─── SUPPLIED DATA ───

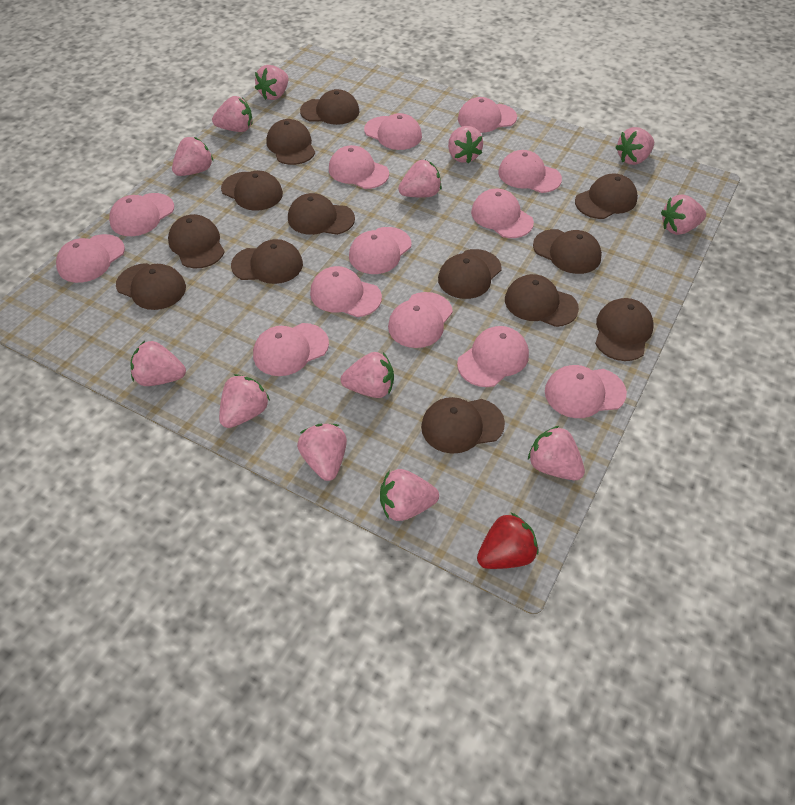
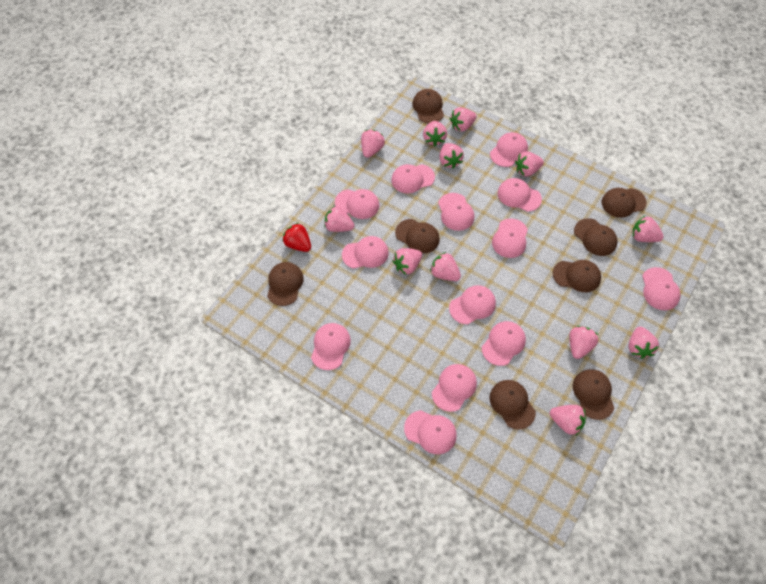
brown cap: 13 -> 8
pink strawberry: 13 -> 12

───
─── SUPPLIED DATA ───

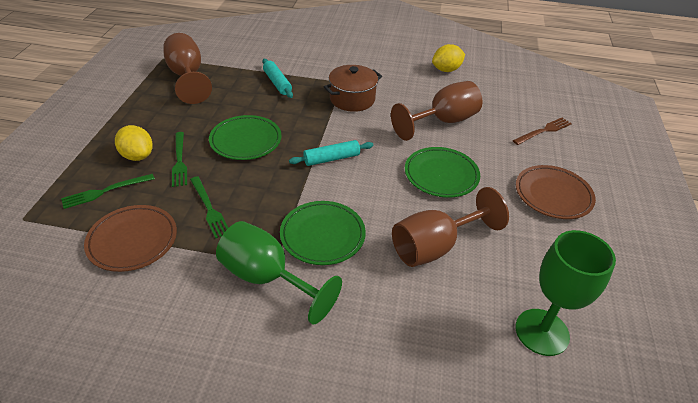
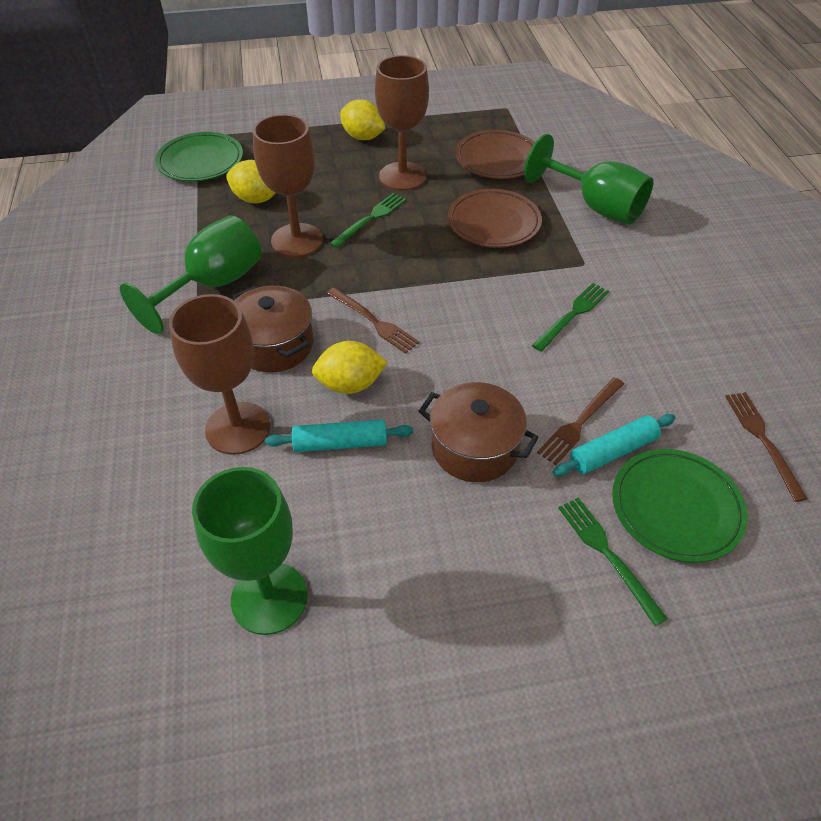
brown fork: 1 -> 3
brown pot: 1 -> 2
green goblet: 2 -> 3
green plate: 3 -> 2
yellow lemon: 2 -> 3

───
─── SUPPLIED DATA ───

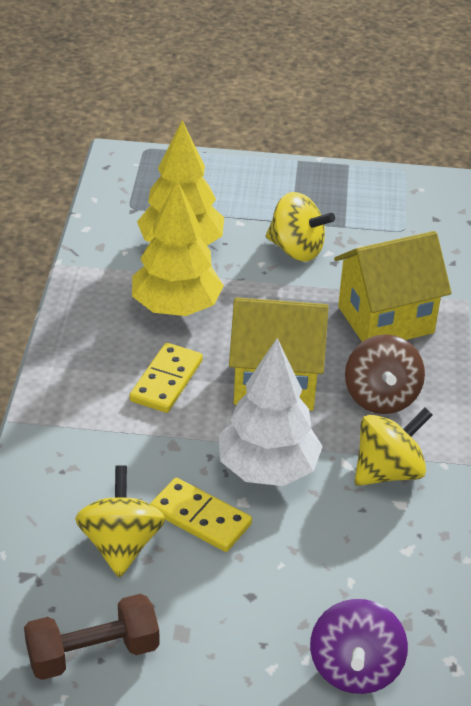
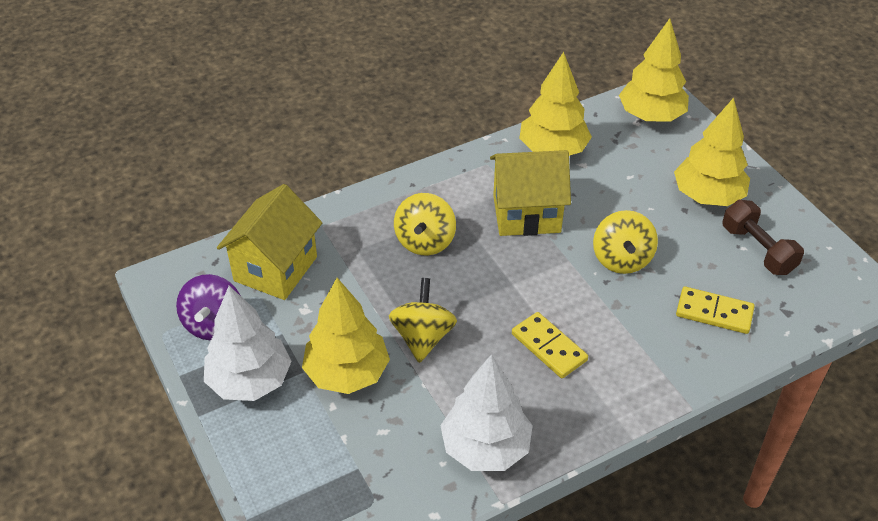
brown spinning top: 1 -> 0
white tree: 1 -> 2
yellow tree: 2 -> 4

───

### WHAT TO PRODUCE
With the line holding "brown spinning top: 1 -> 0" as the first and the line holding "yellow tree: 2 -> 4" as the last, please transcribe exactly the lines of the material above in that range and nothing else.

### SOLVED EXERCISE
brown spinning top: 1 -> 0
white tree: 1 -> 2
yellow tree: 2 -> 4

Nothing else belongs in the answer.